▶ [Data for the task]:
>>

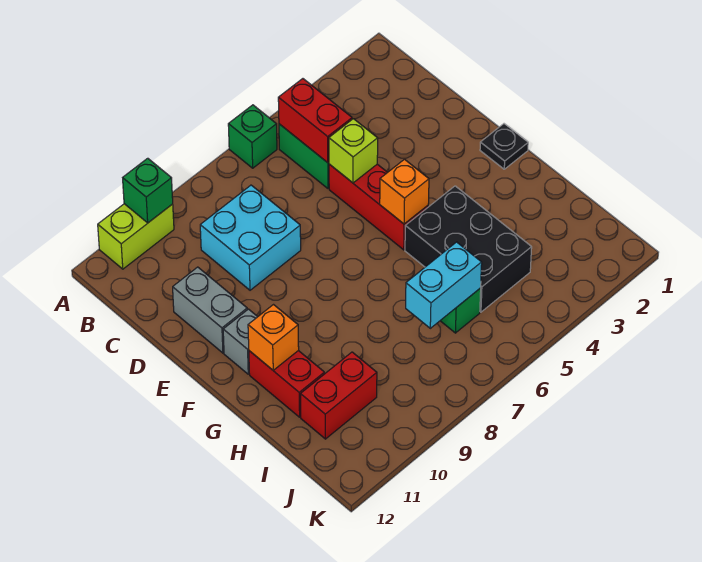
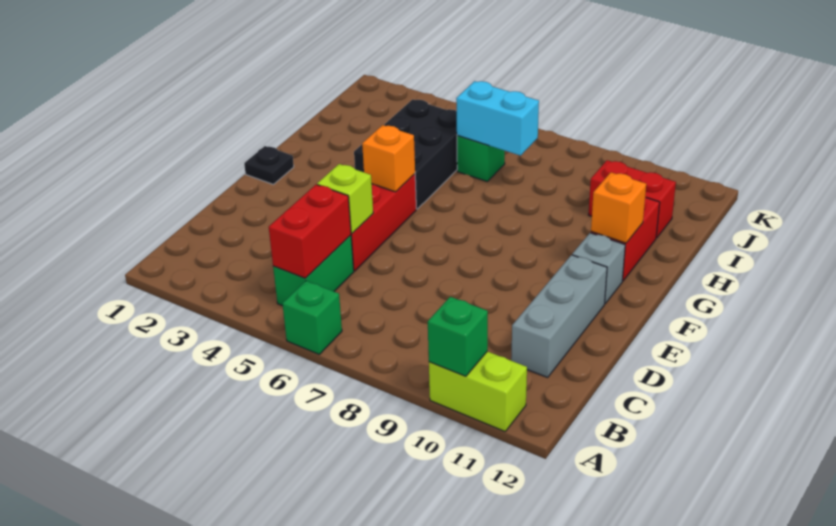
cyan brick C8:D9 level 1 -> none
grey brick D11:E11 level 1 -> grey brick C11:E11 level 1

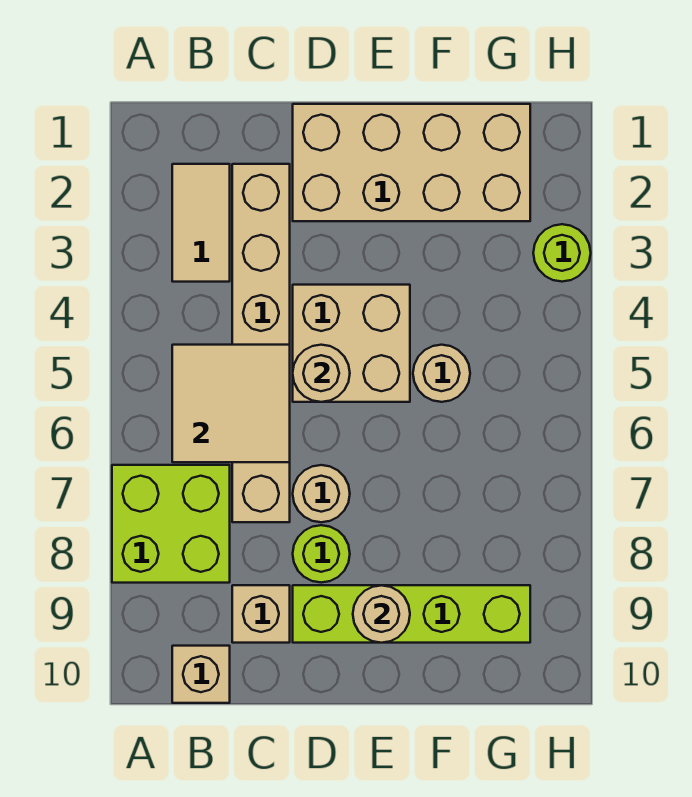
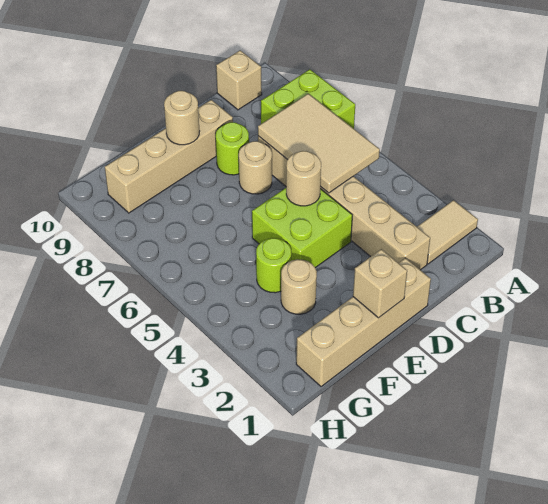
tan tile B2:B3 level 1 -> tan tile A2:B2 level 1
tan tile B5:C6 level 2 -> tan tile B5:C7 level 2
tan brick C9 level 1 -> tan brick E1 level 2
tan brick D1:G2 level 1 -> tan brick D1:G1 level 1
tan brick D4:E5 level 1 -> lime brick D4:E5 level 1
lime brick D9:G9 level 1 -> tan brick D9:G9 level 1
tan round brick F5 level 1 -> tan round brick F3 level 1
lime round brick H3 level 1 -> lime round brick F4 level 1

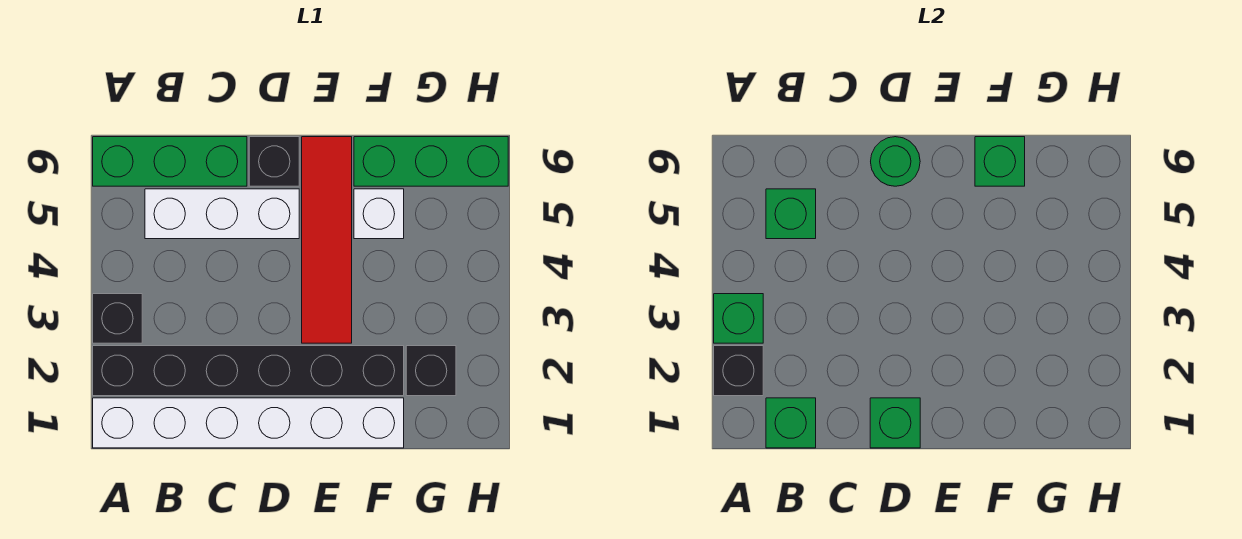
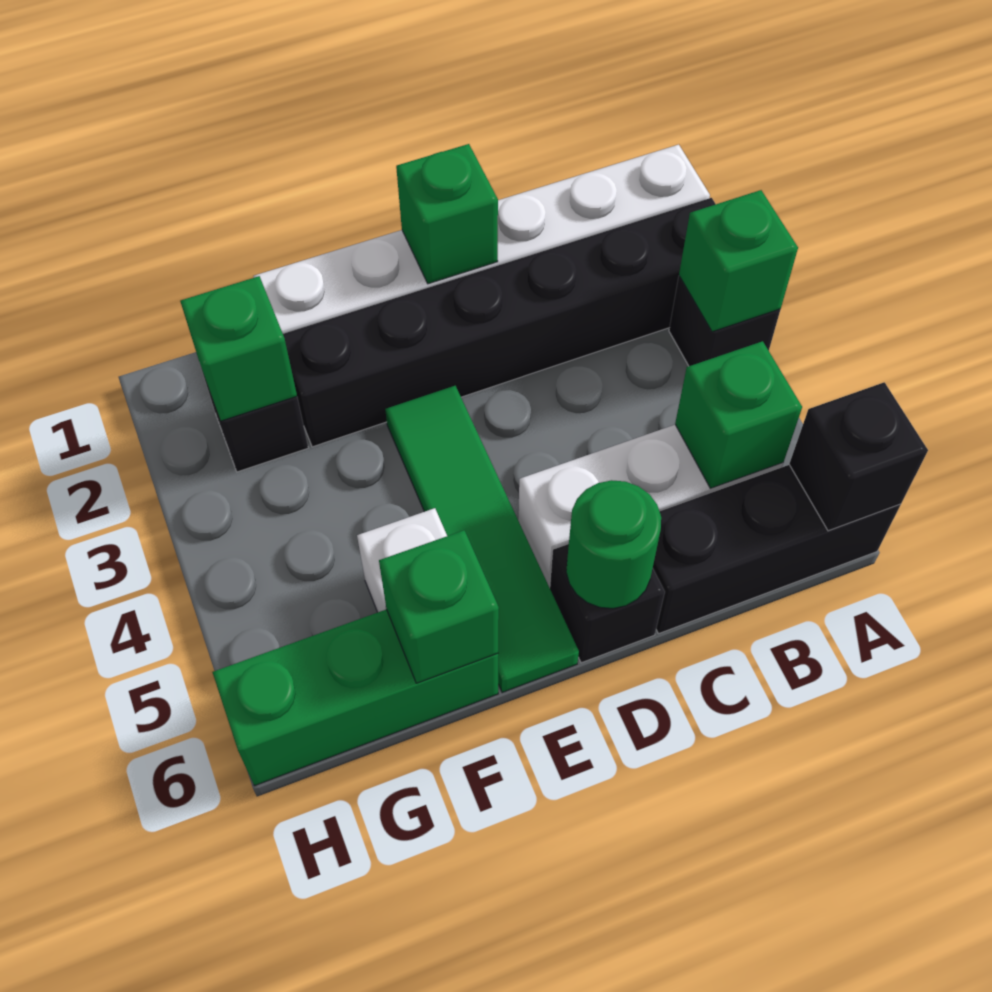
black brick A2 level 2 -> black brick A6 level 2
green brick A6:C6 level 1 -> black brick A6:C6 level 1
green brick B1 level 2 -> green brick G2 level 2
red tile E3:E6 level 1 -> green tile E3:E6 level 1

<<

▶ [Exercise requirements]:
All lines in the listing above that contain "brick" should be shown.

▶ [Result of the task]:
cyan brick C8:D9 level 1 -> none
grey brick D11:E11 level 1 -> grey brick C11:E11 level 1
tan brick C9 level 1 -> tan brick E1 level 2
tan brick D1:G2 level 1 -> tan brick D1:G1 level 1
tan brick D4:E5 level 1 -> lime brick D4:E5 level 1
lime brick D9:G9 level 1 -> tan brick D9:G9 level 1
tan round brick F5 level 1 -> tan round brick F3 level 1
lime round brick H3 level 1 -> lime round brick F4 level 1
black brick A2 level 2 -> black brick A6 level 2
green brick A6:C6 level 1 -> black brick A6:C6 level 1
green brick B1 level 2 -> green brick G2 level 2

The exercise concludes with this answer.